### WHAT IS REQUIRED
Without any of the pictures, print every record below exactly.

Segment Start: DATASET ENTRIES

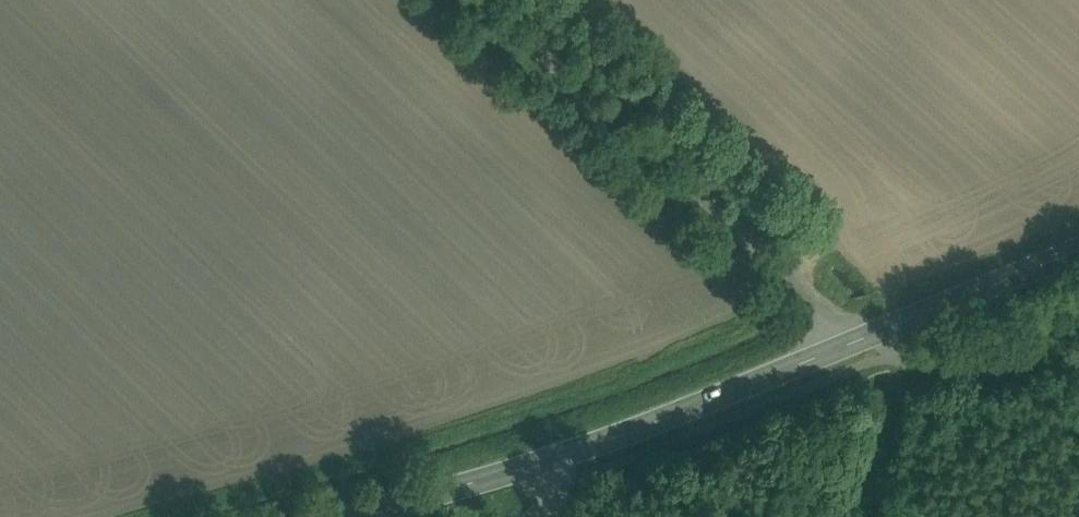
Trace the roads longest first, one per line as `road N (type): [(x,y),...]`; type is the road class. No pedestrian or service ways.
road 1 (tertiary): [(319,516),(586,439),(850,333)]
road 2 (unclassified): [(850,333),(480,0)]
road 3 (tertiary): [(850,333),(1078,243)]

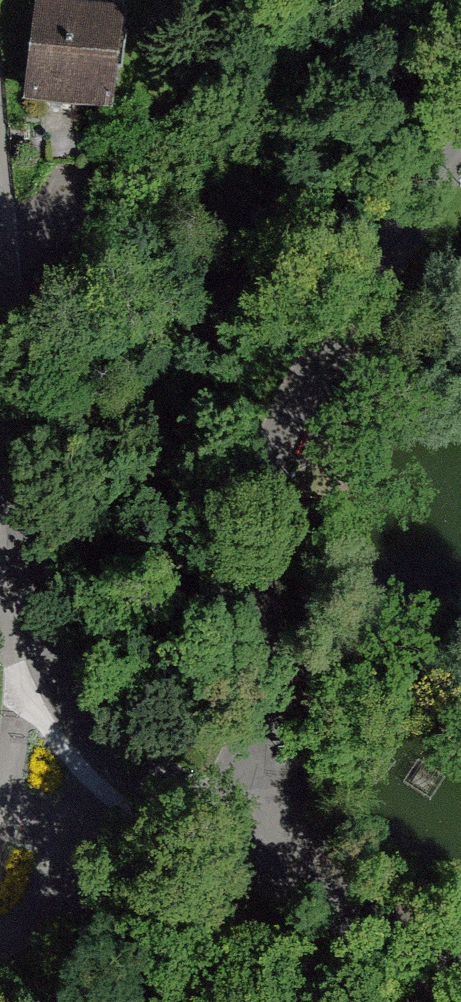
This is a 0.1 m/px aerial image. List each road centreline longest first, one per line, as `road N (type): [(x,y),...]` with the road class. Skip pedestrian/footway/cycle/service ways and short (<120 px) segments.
road 1 (residential): [(460,133),(318,361),(270,478),(257,543),(261,671),(214,818)]
road 2 (residential): [(0,326),(17,551),(34,624),(74,709),(214,818)]
road 3 (residential): [(460,991),(214,818)]

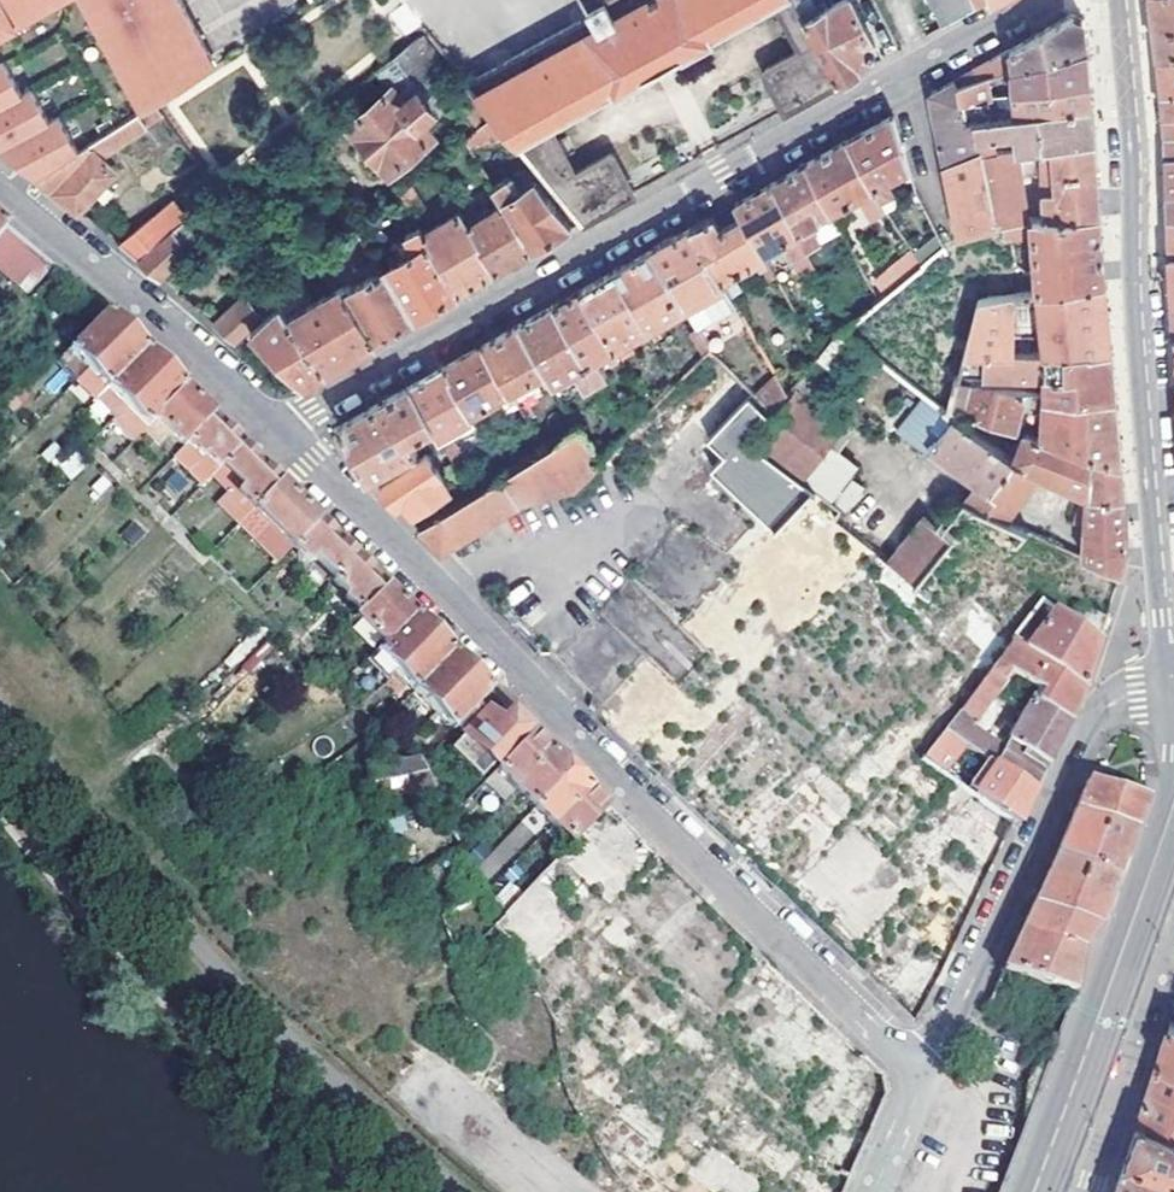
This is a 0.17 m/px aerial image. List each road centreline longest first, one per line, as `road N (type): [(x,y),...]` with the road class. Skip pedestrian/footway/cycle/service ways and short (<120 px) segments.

Segment End: DATASET ENTRIES

### SOLUTION FOR THIS EXERCISE
Trace the roads longest first, one per line as `road N (type): [(x,y),...]`; type is the road class. No pedestrian or service ways.
road 1 (tertiary): [(319,516),(586,439),(850,333)]
road 2 (unclassified): [(850,333),(480,0)]
road 3 (tertiary): [(850,333),(1078,243)]

This is a 0.1 m/px aerial image. List each road centreline longest first, one per line, as `road N (type): [(x,y),...]` with the road class. Skip pedestrian/footway/cycle/service ways and short (<120 px) segments.
road 1 (residential): [(460,133),(318,361),(270,478),(257,543),(261,671),(214,818)]
road 2 (residential): [(0,326),(17,551),(34,624),(74,709),(214,818)]
road 3 (residential): [(460,991),(214,818)]

This is a 0.17 m/px aerial image. List each road centreline longest first, one per line, as `road N (type): [(x,y),...]` with the road class. Skip pedestrian/footway/cycle/service ways and short (<120 px) segments.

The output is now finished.